[The task]:
Check every line of the material below, and show those that contain "turned".

[Opening Source material section]

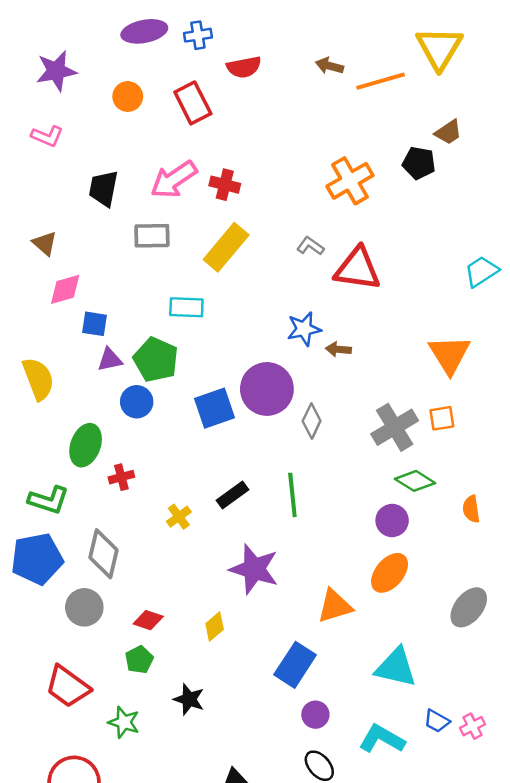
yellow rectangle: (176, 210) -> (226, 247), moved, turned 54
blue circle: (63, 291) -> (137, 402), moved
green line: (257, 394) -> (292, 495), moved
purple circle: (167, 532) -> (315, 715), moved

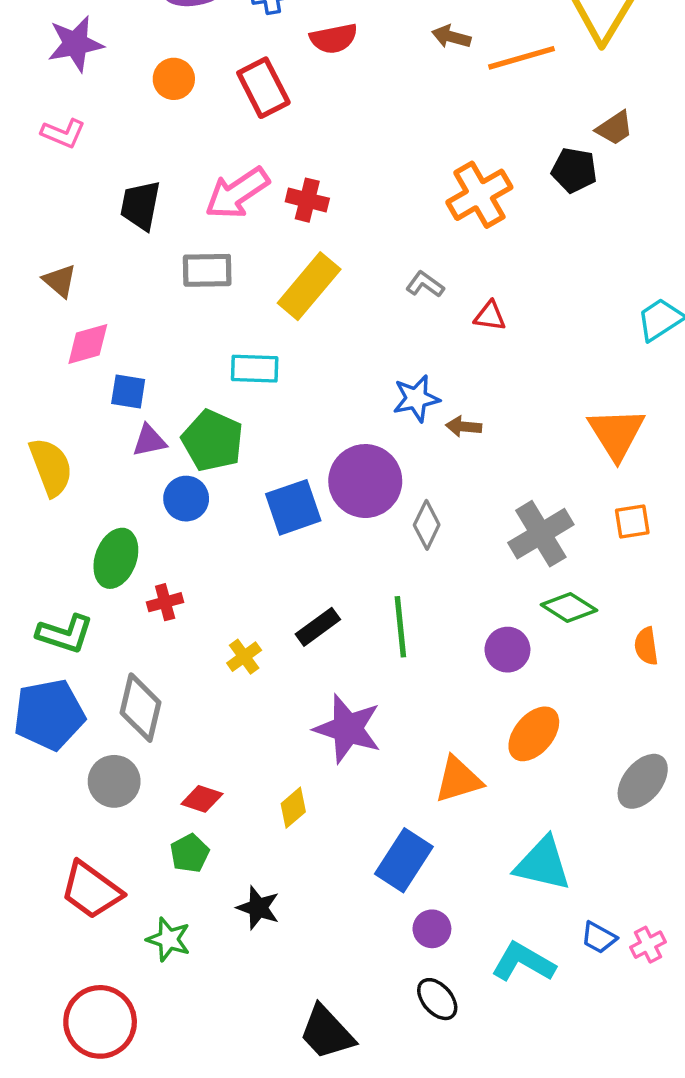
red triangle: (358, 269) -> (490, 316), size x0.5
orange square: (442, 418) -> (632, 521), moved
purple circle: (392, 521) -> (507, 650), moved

[Closing Source material section]
[Opening Source material section]

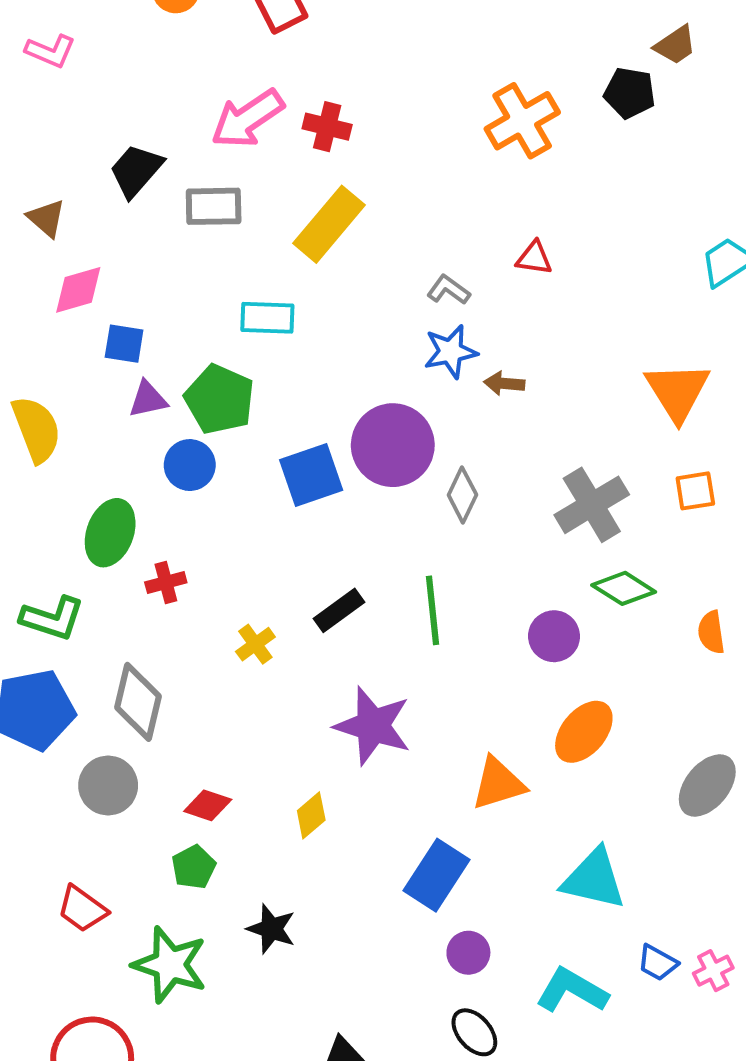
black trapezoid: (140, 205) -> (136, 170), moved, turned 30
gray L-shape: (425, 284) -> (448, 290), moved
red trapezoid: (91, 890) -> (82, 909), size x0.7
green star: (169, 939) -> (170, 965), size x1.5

[Closing Source material section]

[Answer area]:
yellow rectangle: (176, 210) -> (226, 247), moved, turned 54
black trapezoid: (140, 205) -> (136, 170), moved, turned 30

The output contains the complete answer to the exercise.